> [Exercise details]:
Each entry below should be restated word for word, without any picture it contains.

> [Scene difference descriptions]:
((
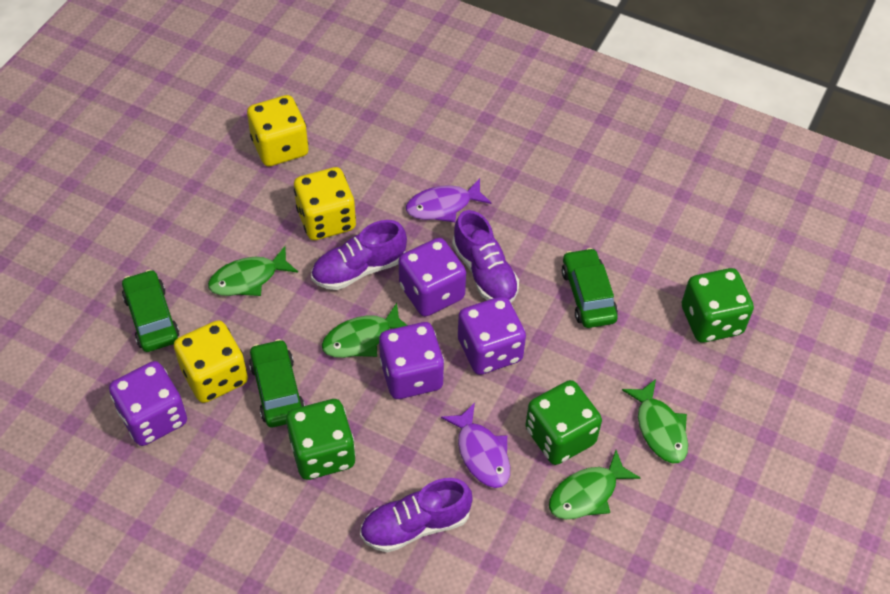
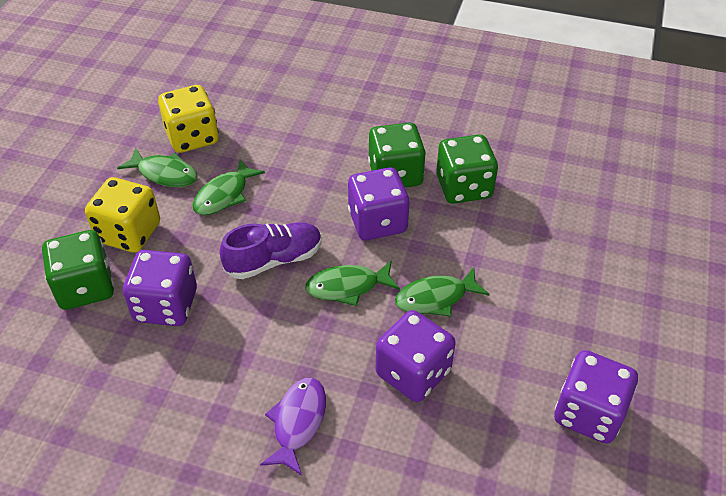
green car: 3 -> 0
purple fish: 2 -> 1
purple shoe: 3 -> 1
yellow dice: 3 -> 2

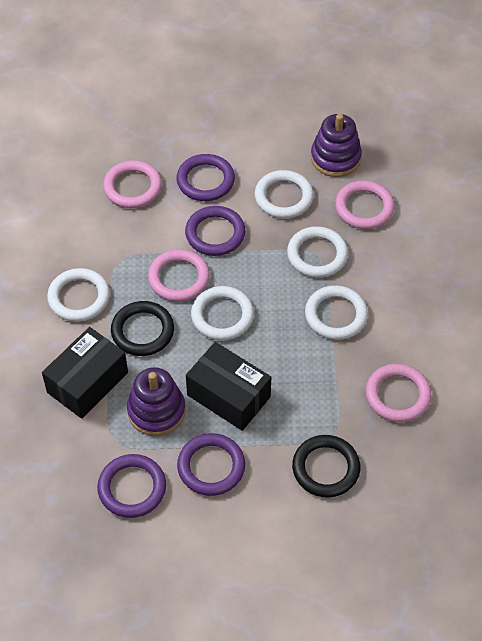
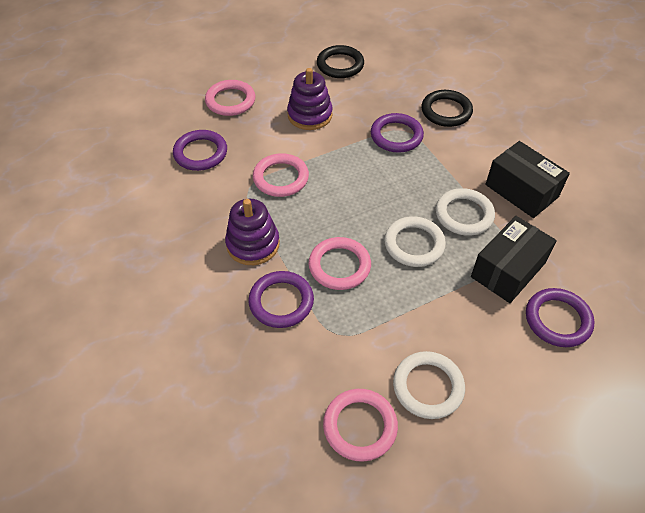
white ring: 5 -> 3

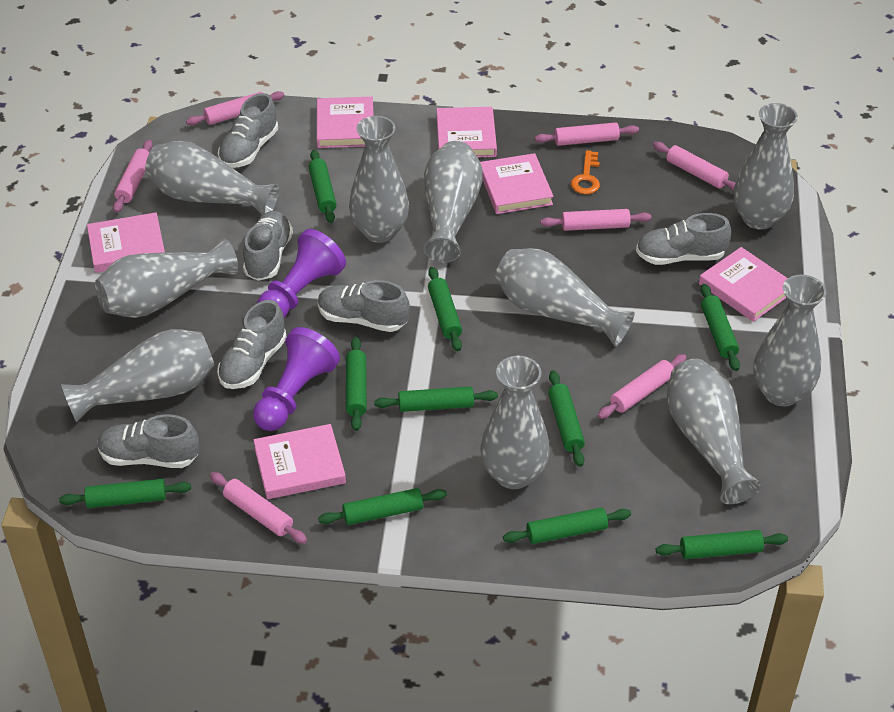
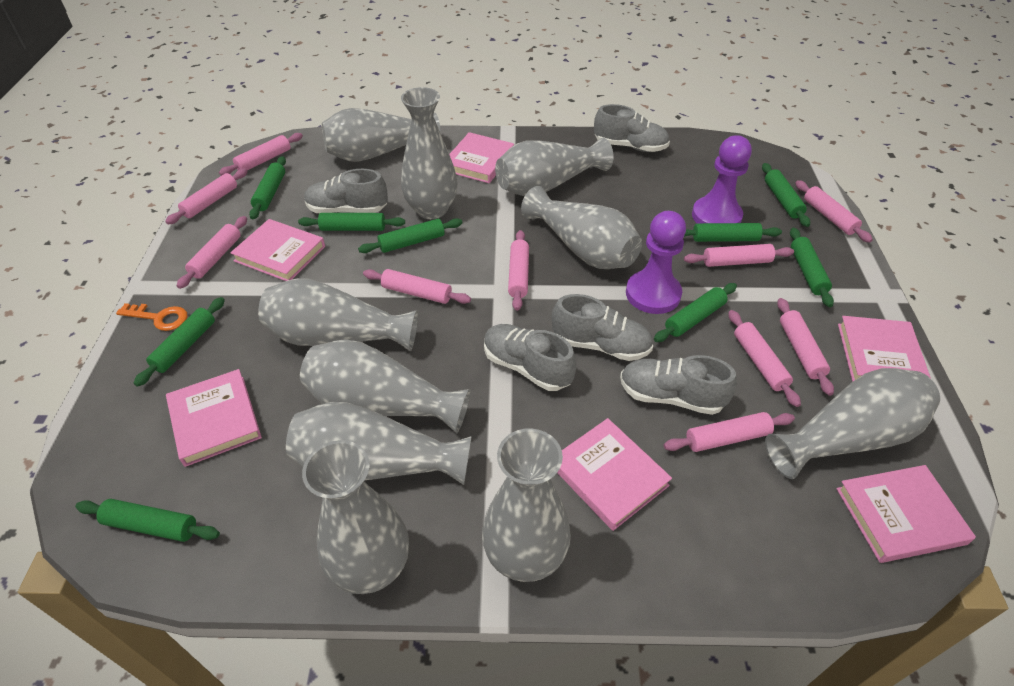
green rolling pin: 10 -> 9
grey shoe: 6 -> 5
pink rolling pin: 7 -> 10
))
> [Exercise result]:
green car: 3 -> 0
purple fish: 2 -> 1
purple shoe: 3 -> 1
yellow dice: 3 -> 2

white ring: 5 -> 3

green rolling pin: 10 -> 9
grey shoe: 6 -> 5
pink rolling pin: 7 -> 10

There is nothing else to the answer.